Shape position updates
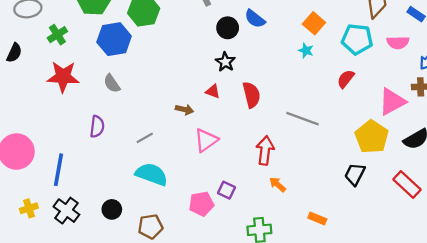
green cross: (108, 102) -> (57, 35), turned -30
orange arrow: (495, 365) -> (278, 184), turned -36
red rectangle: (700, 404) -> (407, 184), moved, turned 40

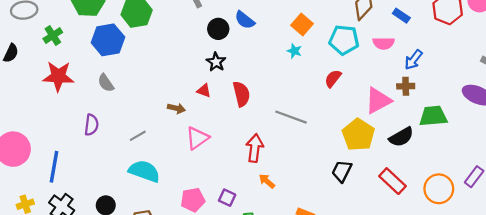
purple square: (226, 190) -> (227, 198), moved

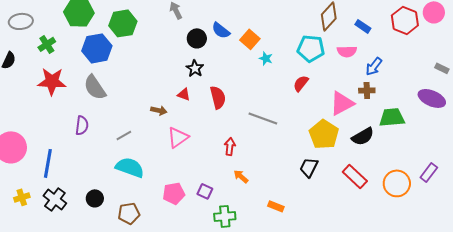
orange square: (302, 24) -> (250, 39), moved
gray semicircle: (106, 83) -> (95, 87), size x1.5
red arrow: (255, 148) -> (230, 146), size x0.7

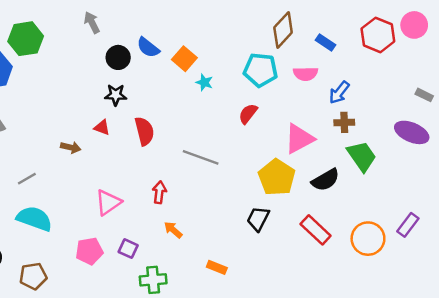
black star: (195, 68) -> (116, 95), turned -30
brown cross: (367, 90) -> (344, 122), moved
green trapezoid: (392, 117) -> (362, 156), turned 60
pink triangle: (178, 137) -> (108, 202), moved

* * *

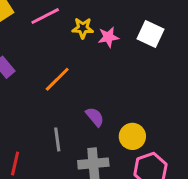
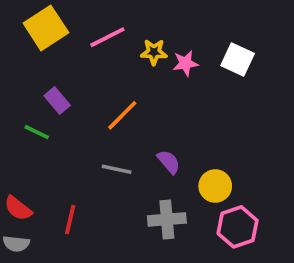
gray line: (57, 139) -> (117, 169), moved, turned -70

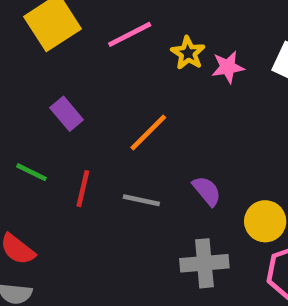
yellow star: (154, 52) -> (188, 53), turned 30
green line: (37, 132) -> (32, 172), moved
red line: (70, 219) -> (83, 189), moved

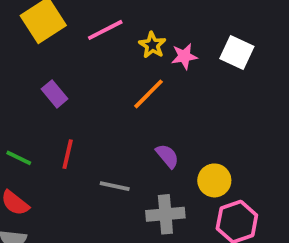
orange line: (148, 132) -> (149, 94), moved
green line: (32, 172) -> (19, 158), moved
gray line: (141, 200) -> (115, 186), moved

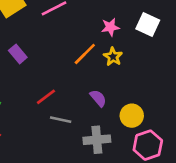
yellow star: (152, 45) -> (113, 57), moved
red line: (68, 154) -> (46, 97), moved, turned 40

▶ [Brief]
Please give an exact copy of the lines above, beginning with the line containing "yellow star: (152, 45) -> (113, 57), moved" and running through the line containing "red line: (68, 154)", and of no other lines.

▶ [Exercise answer]
yellow star: (152, 45) -> (113, 57), moved
red line: (68, 154) -> (46, 97), moved, turned 40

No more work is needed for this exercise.